## INPUT DATA
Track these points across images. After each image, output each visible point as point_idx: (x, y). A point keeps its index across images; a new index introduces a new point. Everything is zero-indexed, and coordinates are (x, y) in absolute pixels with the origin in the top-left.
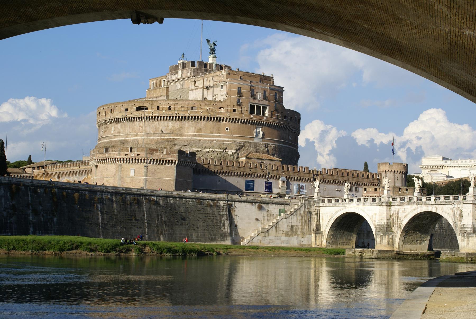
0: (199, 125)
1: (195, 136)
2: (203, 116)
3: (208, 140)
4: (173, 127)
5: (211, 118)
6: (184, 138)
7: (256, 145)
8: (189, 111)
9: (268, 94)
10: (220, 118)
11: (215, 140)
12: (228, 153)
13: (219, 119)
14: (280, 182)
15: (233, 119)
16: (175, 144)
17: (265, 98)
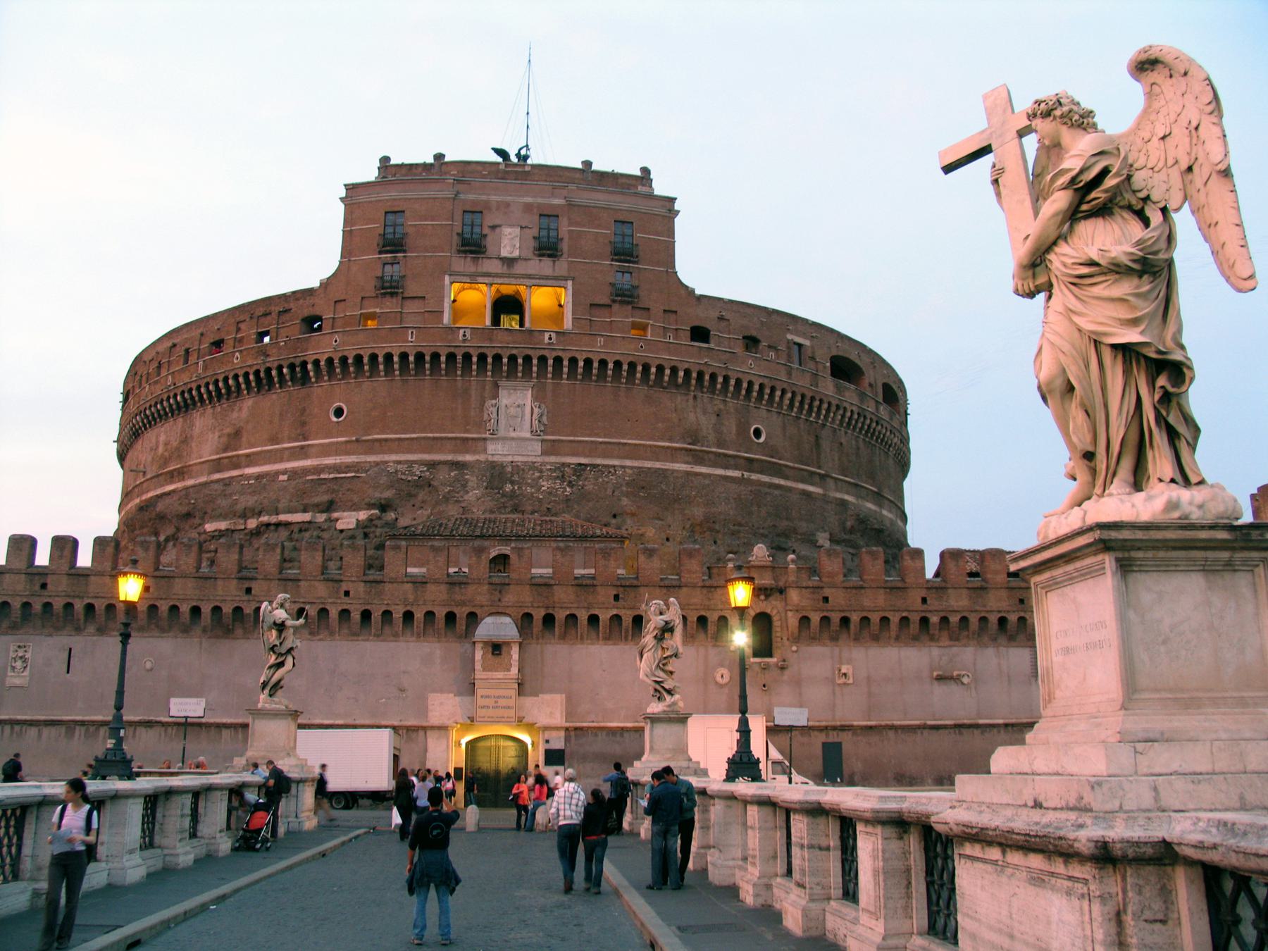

## EXERCISE OBJECTIVE
Swap "top-left" for "upper-left" and write out all of the records again with nothing else changed. Leave the pictures out of your answer.

## REPLY
Track these points across images. After each image, output each visible point as point_idx: (x, y). A point keeps its index across images; a new index introduces a new point. Everything is zero-indexed, and coordinates are (x, y) in absolute pixels with the origin in the upper-left.
0: (199, 125)
1: (195, 136)
2: (203, 116)
3: (208, 140)
4: (173, 127)
5: (211, 118)
6: (184, 138)
7: (256, 145)
8: (189, 111)
9: (268, 94)
10: (220, 118)
11: (215, 140)
12: (228, 153)
13: (219, 119)
14: (280, 182)
15: (233, 119)
16: (175, 144)
17: (265, 98)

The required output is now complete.